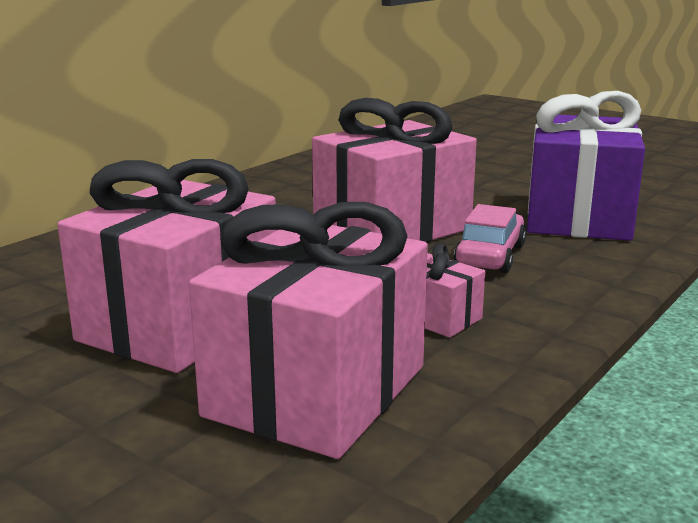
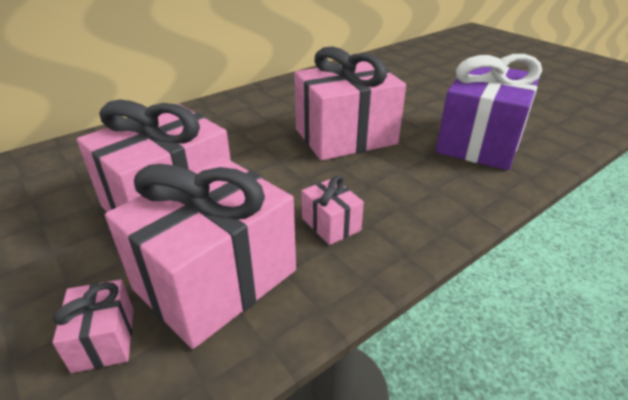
camera: 15 degrees right, 15 degrees up
(200, 471) = (104, 339): none -> pink gift
(490, 256) = (398, 171): pink car -> none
________________________________________
Your objective: Would you please transcribe the listing in full, exactly, while omitting the images?

Reply:
camera: 15 degrees right, 15 degrees up
(200, 471) = (104, 339): none -> pink gift
(490, 256) = (398, 171): pink car -> none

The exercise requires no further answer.